- [Task description]: Every line of the records below from the line with "yellow diamond: rotated 63 degrees clockwise" up to and including the line with "gray cross: moved 11 px left, 36 px up" must be reproduced exactly, and no line outside that range.

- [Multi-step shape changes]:

-*-

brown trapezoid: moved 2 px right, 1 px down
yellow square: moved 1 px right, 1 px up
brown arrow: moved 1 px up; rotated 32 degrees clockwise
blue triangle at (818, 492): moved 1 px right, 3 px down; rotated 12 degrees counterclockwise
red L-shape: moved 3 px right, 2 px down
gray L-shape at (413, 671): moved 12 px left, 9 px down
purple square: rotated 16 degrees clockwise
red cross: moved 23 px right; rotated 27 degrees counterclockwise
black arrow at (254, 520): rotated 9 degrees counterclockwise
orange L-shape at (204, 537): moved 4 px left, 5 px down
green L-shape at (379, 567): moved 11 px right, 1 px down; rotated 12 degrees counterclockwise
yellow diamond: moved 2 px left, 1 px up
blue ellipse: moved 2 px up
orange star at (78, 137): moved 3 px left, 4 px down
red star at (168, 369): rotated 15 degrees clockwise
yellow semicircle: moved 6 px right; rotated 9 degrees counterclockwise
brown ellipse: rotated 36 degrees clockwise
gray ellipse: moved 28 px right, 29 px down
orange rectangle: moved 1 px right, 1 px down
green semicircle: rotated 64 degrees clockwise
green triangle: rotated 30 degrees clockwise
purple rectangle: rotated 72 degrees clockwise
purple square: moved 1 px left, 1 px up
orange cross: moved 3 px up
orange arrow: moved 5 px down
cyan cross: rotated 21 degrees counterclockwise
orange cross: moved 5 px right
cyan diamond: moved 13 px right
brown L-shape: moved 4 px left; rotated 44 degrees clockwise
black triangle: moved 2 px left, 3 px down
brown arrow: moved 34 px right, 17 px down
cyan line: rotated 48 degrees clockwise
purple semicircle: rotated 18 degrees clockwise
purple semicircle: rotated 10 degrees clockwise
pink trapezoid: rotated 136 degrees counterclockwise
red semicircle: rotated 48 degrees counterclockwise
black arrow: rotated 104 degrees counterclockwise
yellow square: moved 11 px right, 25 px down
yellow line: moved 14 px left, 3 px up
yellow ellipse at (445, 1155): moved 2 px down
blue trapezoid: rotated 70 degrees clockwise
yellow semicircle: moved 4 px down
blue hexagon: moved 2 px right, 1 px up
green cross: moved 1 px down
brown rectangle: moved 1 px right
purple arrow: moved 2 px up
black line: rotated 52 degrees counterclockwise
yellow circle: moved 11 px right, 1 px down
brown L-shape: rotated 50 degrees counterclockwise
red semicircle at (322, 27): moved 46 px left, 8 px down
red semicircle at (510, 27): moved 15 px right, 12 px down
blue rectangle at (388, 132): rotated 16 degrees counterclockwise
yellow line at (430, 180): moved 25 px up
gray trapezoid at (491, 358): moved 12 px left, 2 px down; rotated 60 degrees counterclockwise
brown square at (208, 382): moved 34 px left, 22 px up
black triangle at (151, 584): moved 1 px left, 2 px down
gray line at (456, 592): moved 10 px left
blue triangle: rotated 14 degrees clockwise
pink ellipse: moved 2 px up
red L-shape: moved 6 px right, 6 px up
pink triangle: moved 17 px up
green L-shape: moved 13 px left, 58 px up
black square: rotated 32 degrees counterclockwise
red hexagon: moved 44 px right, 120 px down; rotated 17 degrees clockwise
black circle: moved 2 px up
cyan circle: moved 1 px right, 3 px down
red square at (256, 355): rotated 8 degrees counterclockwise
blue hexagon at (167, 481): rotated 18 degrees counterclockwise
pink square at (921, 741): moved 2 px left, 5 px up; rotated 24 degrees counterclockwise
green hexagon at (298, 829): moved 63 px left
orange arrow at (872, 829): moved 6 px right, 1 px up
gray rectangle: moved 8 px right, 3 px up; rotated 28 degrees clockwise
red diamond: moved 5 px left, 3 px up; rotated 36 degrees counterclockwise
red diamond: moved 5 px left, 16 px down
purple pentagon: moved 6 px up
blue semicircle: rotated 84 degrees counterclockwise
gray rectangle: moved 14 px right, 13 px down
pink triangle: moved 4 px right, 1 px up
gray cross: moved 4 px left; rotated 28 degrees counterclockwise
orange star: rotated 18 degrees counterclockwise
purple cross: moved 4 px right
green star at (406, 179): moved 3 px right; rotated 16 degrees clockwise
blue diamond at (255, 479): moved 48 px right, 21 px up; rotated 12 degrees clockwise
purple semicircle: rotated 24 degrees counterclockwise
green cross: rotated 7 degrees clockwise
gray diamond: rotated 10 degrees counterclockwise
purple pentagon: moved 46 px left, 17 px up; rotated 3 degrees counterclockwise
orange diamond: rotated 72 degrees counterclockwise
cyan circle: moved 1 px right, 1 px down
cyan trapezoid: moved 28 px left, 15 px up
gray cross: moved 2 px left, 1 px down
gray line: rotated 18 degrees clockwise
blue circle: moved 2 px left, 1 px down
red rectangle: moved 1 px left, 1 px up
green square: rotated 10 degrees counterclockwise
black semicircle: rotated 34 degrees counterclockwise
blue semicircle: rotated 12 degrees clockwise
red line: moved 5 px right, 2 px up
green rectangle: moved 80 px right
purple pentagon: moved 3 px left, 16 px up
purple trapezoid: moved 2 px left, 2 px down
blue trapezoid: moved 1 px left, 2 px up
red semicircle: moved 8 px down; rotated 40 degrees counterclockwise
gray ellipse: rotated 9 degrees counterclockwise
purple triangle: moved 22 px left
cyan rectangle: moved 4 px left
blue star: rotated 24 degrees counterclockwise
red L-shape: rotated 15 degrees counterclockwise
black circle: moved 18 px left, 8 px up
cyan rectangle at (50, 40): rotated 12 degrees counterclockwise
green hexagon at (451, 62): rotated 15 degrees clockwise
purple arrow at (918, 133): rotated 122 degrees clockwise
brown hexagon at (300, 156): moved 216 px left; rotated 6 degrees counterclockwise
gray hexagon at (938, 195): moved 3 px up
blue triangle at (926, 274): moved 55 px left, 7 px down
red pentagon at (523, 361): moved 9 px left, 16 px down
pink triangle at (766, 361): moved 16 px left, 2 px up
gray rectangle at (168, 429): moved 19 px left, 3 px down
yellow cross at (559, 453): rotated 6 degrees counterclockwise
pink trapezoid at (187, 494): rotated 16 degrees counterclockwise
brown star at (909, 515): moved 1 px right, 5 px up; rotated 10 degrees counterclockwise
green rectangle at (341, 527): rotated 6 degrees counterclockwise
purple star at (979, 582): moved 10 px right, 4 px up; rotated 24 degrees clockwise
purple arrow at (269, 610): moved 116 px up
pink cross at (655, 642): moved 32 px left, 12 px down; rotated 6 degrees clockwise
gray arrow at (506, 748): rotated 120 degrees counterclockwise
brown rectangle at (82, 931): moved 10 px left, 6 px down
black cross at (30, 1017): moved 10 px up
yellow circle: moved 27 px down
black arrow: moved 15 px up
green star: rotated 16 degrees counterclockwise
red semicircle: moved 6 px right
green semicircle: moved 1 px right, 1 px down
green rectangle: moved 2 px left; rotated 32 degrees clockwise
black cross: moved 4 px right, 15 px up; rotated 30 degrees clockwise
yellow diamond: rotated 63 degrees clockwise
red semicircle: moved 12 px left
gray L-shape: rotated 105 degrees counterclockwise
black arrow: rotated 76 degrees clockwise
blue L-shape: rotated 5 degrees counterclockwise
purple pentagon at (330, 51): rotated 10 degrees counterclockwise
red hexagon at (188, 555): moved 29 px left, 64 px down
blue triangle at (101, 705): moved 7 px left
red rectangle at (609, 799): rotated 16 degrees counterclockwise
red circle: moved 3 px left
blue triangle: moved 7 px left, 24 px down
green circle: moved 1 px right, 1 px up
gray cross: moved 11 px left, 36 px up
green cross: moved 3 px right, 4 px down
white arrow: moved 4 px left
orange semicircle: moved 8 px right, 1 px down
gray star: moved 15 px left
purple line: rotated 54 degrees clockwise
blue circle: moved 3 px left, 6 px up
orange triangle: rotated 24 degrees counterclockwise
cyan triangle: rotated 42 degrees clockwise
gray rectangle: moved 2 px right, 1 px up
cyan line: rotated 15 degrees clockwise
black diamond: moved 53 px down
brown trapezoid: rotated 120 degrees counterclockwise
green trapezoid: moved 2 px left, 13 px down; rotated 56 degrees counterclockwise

-*-

- [The completed task]:
yellow diamond: rotated 63 degrees clockwise
red semicircle: moved 12 px left
gray L-shape: rotated 105 degrees counterclockwise
black arrow: rotated 76 degrees clockwise
blue L-shape: rotated 5 degrees counterclockwise
purple pentagon at (330, 51): rotated 10 degrees counterclockwise
red hexagon at (188, 555): moved 29 px left, 64 px down
blue triangle at (101, 705): moved 7 px left
red rectangle at (609, 799): rotated 16 degrees counterclockwise
red circle: moved 3 px left
blue triangle: moved 7 px left, 24 px down
green circle: moved 1 px right, 1 px up
gray cross: moved 11 px left, 36 px up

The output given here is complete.